▶ WORK ITEM:
The complete set of records below must be repeated precisely as given.

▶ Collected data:
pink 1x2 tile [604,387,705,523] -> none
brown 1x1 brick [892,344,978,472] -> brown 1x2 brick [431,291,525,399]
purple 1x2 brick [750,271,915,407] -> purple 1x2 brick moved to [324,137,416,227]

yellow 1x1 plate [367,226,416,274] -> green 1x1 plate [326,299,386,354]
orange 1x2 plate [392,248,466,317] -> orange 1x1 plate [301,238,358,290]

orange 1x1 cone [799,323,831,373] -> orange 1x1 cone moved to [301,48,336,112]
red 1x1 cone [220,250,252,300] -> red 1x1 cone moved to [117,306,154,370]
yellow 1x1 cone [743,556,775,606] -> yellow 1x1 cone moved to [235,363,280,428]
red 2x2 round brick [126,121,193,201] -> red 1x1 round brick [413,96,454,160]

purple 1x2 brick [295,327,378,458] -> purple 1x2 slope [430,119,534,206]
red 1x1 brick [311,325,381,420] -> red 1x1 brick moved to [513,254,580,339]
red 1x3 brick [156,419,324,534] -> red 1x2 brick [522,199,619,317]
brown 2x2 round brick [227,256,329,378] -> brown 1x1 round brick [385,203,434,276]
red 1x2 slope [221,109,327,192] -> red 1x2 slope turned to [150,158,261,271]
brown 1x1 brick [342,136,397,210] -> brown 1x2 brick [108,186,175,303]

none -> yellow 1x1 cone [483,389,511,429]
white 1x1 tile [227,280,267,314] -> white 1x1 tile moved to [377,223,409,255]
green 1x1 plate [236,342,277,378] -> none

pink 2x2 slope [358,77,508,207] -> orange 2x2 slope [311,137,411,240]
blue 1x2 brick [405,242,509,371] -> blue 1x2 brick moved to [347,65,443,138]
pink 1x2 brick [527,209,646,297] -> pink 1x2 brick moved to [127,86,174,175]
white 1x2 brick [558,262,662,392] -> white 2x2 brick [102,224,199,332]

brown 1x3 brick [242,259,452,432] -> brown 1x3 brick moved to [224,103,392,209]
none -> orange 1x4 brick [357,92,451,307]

▶ SOLUTION TO THIS PROBLEM:
pink 1x2 tile [604,387,705,523] -> none
brown 1x1 brick [892,344,978,472] -> brown 1x2 brick [431,291,525,399]
purple 1x2 brick [750,271,915,407] -> purple 1x2 brick moved to [324,137,416,227]

yellow 1x1 plate [367,226,416,274] -> green 1x1 plate [326,299,386,354]
orange 1x2 plate [392,248,466,317] -> orange 1x1 plate [301,238,358,290]

orange 1x1 cone [799,323,831,373] -> orange 1x1 cone moved to [301,48,336,112]
red 1x1 cone [220,250,252,300] -> red 1x1 cone moved to [117,306,154,370]
yellow 1x1 cone [743,556,775,606] -> yellow 1x1 cone moved to [235,363,280,428]
red 2x2 round brick [126,121,193,201] -> red 1x1 round brick [413,96,454,160]

purple 1x2 brick [295,327,378,458] -> purple 1x2 slope [430,119,534,206]
red 1x1 brick [311,325,381,420] -> red 1x1 brick moved to [513,254,580,339]
red 1x3 brick [156,419,324,534] -> red 1x2 brick [522,199,619,317]
brown 2x2 round brick [227,256,329,378] -> brown 1x1 round brick [385,203,434,276]
red 1x2 slope [221,109,327,192] -> red 1x2 slope turned to [150,158,261,271]
brown 1x1 brick [342,136,397,210] -> brown 1x2 brick [108,186,175,303]

none -> yellow 1x1 cone [483,389,511,429]
white 1x1 tile [227,280,267,314] -> white 1x1 tile moved to [377,223,409,255]
green 1x1 plate [236,342,277,378] -> none

pink 2x2 slope [358,77,508,207] -> orange 2x2 slope [311,137,411,240]
blue 1x2 brick [405,242,509,371] -> blue 1x2 brick moved to [347,65,443,138]
pink 1x2 brick [527,209,646,297] -> pink 1x2 brick moved to [127,86,174,175]
white 1x2 brick [558,262,662,392] -> white 2x2 brick [102,224,199,332]

brown 1x3 brick [242,259,452,432] -> brown 1x3 brick moved to [224,103,392,209]
none -> orange 1x4 brick [357,92,451,307]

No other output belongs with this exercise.